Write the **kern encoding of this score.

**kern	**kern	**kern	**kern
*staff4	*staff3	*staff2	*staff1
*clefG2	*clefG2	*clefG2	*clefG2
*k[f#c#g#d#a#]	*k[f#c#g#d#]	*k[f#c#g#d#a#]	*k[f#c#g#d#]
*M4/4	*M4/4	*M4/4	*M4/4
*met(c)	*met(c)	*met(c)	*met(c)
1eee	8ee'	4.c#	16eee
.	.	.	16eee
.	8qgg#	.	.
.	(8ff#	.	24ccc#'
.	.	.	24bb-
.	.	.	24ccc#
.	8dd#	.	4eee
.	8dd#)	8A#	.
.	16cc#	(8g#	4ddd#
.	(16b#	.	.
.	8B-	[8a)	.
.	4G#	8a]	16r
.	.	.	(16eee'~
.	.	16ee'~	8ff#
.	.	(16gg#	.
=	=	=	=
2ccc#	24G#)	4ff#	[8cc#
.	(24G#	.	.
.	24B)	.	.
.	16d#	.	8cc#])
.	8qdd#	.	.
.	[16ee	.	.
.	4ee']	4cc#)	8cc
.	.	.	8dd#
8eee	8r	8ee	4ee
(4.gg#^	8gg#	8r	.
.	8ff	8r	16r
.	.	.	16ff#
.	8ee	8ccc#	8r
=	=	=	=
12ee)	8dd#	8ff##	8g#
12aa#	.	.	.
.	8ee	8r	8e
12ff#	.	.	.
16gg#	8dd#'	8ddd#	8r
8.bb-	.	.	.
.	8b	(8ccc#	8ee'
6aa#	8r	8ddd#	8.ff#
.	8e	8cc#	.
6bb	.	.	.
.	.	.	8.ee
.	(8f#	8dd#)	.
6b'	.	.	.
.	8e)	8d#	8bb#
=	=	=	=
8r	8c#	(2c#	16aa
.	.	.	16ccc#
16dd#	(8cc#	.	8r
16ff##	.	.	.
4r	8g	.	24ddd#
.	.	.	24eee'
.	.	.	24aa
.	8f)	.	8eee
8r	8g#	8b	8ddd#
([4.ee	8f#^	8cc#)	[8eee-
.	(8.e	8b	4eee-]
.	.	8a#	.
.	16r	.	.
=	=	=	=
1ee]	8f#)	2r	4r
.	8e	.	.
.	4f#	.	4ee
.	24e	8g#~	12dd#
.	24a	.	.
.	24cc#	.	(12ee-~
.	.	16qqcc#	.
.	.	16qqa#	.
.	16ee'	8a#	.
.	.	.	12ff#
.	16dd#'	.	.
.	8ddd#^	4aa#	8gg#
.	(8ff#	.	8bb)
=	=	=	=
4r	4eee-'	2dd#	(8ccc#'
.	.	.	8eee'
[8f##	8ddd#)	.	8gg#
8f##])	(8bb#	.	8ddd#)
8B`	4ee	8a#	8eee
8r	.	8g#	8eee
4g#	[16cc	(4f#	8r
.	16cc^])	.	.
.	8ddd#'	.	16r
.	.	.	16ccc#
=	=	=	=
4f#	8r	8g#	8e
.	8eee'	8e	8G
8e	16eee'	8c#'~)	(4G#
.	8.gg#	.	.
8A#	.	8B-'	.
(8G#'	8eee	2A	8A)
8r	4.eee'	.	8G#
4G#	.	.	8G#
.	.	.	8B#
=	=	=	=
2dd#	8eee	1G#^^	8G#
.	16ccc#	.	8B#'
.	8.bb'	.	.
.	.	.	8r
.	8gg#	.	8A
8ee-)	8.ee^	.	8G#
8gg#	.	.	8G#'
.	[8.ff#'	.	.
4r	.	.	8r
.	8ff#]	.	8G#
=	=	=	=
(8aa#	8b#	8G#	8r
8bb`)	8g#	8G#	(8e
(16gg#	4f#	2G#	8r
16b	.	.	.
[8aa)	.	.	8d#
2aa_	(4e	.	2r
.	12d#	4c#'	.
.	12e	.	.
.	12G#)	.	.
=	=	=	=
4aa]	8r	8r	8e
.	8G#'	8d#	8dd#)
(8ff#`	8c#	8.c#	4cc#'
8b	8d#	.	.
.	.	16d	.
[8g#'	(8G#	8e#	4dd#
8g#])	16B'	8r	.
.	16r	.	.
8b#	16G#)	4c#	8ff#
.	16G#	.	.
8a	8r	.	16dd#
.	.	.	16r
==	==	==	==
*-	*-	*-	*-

= Work instructions =
Filter the records above, copying out each line that contains the string "kern". The match must respect case.

= Solution to the problem =
Write the **kern encoding of this score.
**kern	**kern	**kern	**kern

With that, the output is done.